(Data listing):
☆ ☆ ☆ ☆ ☆

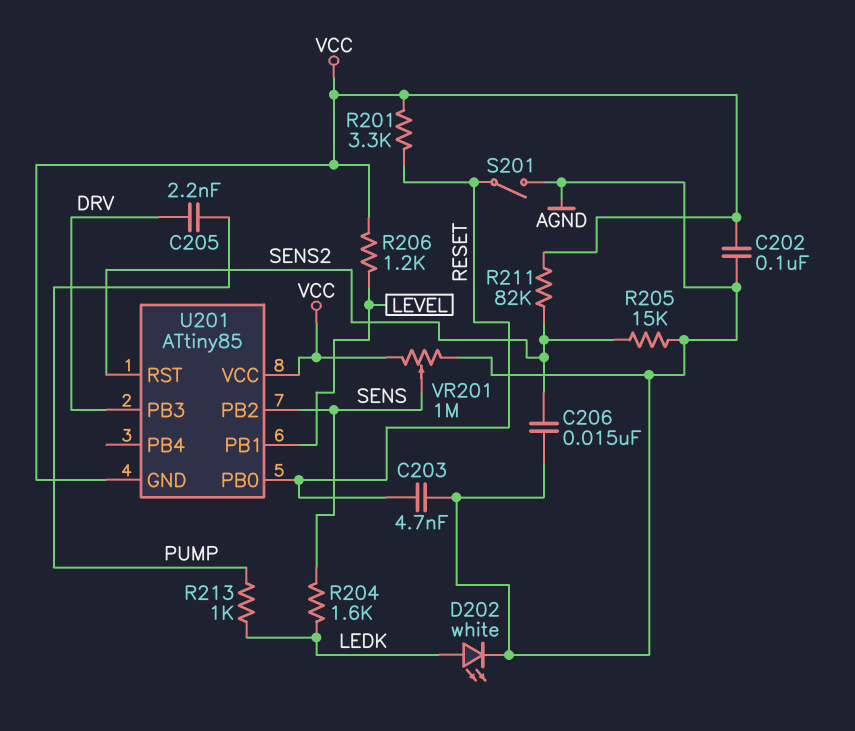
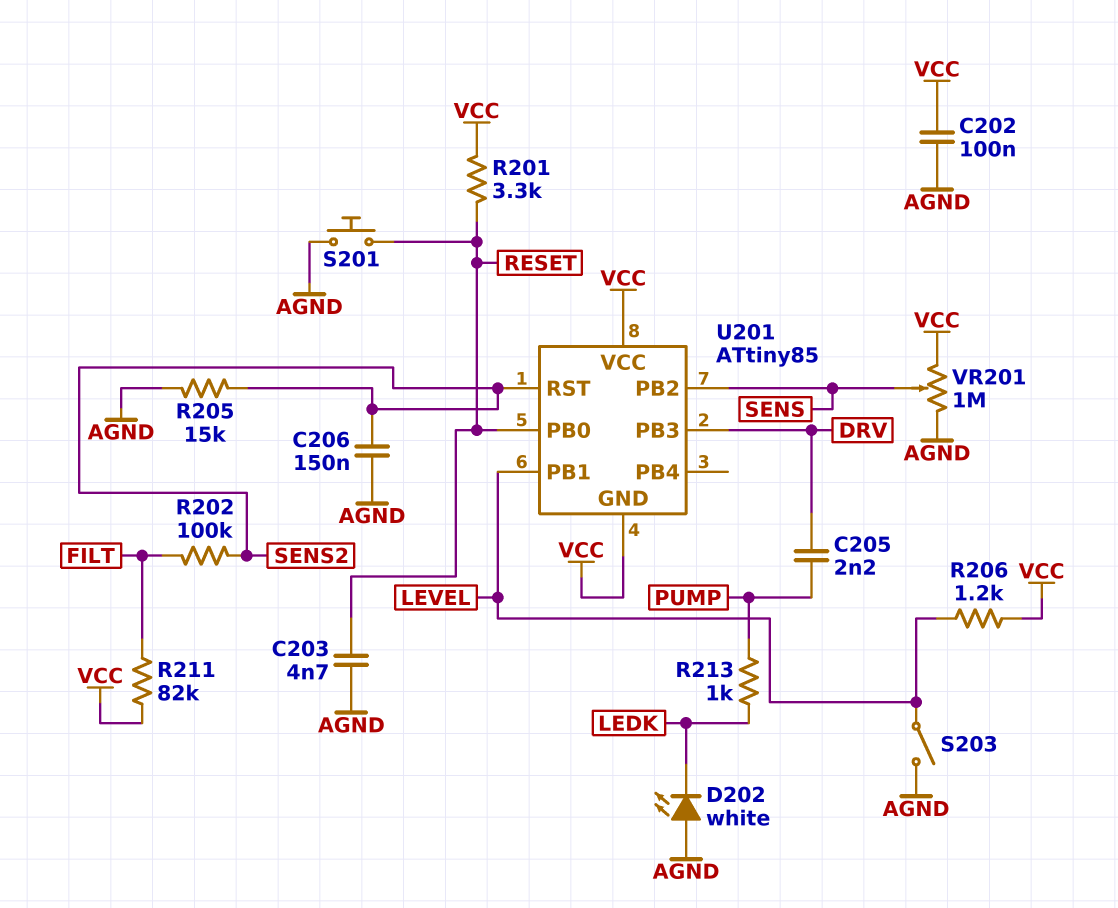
C206: 15nF (AGND, SENS2) -> 150nF (AGND, SENS2)
D202: LED white (A LEDK, K AGND) -> LED white (A AGND, K LEDK)
R202: none -> 100k (FILT, SENS2)
R204: 1.6k (LEDK, SENS) -> none
R211: 82k (SENS2, VCC) -> 82k (FILT, VCC)
S201: switch (AGND, RESET) -> button (AGND, RESET)
S203: none -> switch (AGND, LEVEL)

☆ ☆ ☆ ☆ ☆

(What the task asks):
Repeat every entry exactly. Do not include the pictures.

(Answer space):
C206: 15nF (AGND, SENS2) -> 150nF (AGND, SENS2)
D202: LED white (A LEDK, K AGND) -> LED white (A AGND, K LEDK)
R202: none -> 100k (FILT, SENS2)
R204: 1.6k (LEDK, SENS) -> none
R211: 82k (SENS2, VCC) -> 82k (FILT, VCC)
S201: switch (AGND, RESET) -> button (AGND, RESET)
S203: none -> switch (AGND, LEVEL)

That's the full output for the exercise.